◆ **Work instructions**: Everything below from the line with "camera: 15 degrees right, 10 degrees down" through the line with "(685, 201) = (501, 135): black" must be retyped exactly, except the pictures.

◆ **Given information**:
········
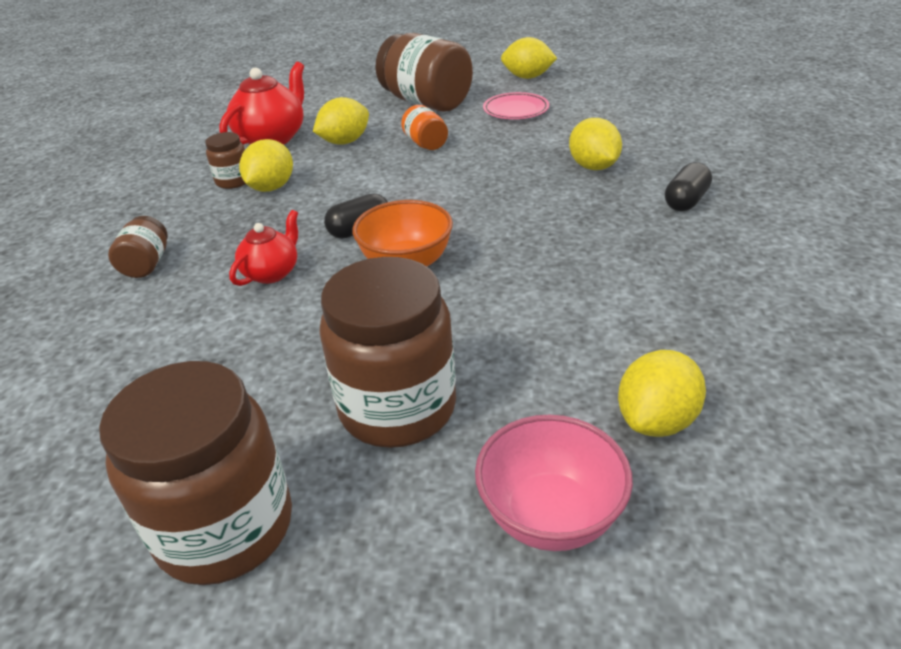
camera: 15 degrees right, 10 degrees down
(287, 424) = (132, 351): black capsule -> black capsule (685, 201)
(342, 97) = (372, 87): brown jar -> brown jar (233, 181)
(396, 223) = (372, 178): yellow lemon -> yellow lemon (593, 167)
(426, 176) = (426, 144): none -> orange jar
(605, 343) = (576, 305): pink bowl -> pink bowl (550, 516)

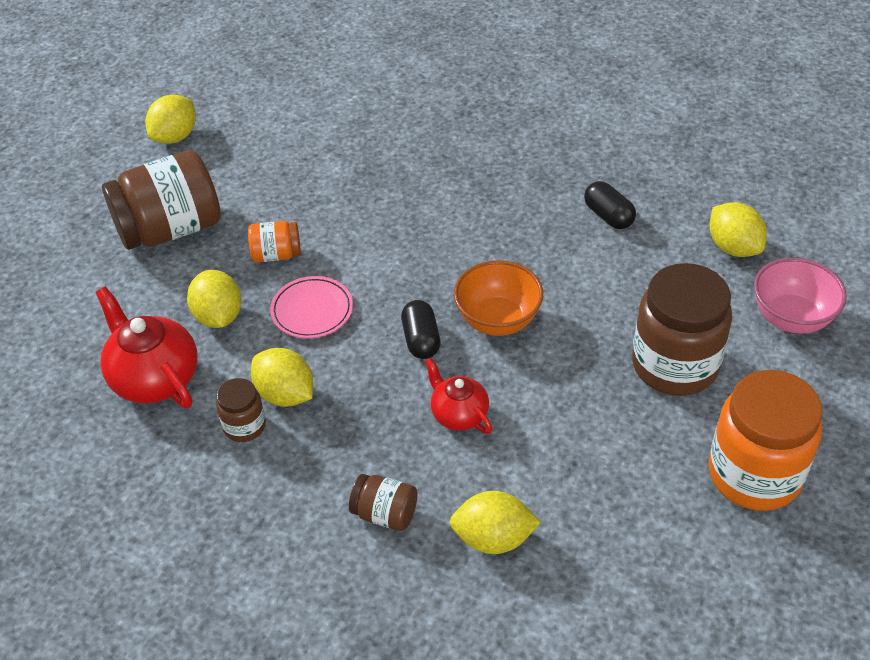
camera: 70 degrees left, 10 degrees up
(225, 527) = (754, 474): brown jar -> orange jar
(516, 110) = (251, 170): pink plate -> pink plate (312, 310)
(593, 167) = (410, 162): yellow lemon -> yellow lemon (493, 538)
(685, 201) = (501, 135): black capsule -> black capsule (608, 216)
········
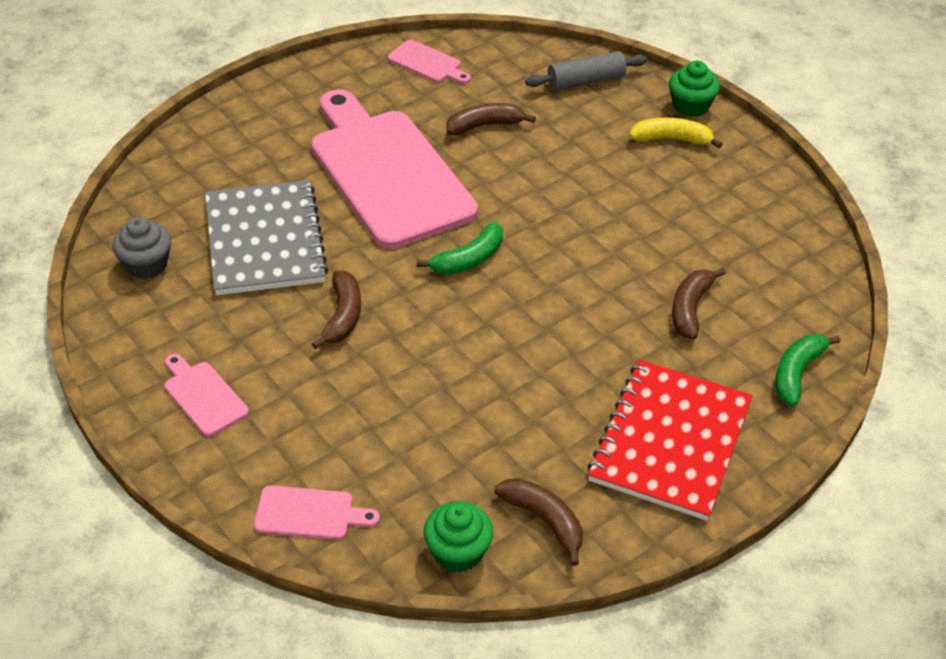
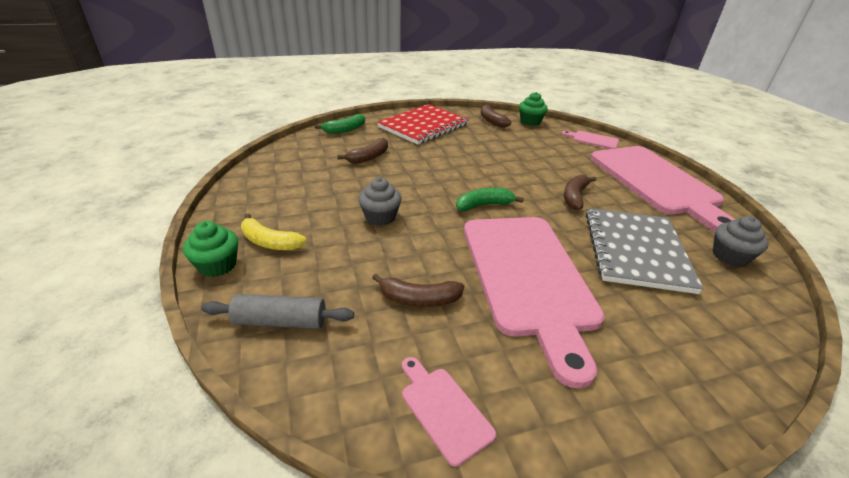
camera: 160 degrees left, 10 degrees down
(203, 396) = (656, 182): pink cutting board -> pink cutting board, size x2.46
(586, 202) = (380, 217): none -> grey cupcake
········
◆ **Finished task**:
camera: 15 degrees right, 10 degrees down
(287, 424) = (132, 351): black capsule -> black capsule (685, 201)
(342, 97) = (372, 87): brown jar -> brown jar (233, 181)
(396, 223) = (372, 178): yellow lemon -> yellow lemon (593, 167)
(426, 176) = (426, 144): none -> orange jar
(605, 343) = (576, 305): pink bowl -> pink bowl (550, 516)

camera: 70 degrees left, 10 degrees up
(225, 527) = (754, 474): brown jar -> orange jar
(516, 110) = (251, 170): pink plate -> pink plate (312, 310)
(593, 167) = (410, 162): yellow lemon -> yellow lemon (493, 538)
(685, 201) = (501, 135): black capsule -> black capsule (608, 216)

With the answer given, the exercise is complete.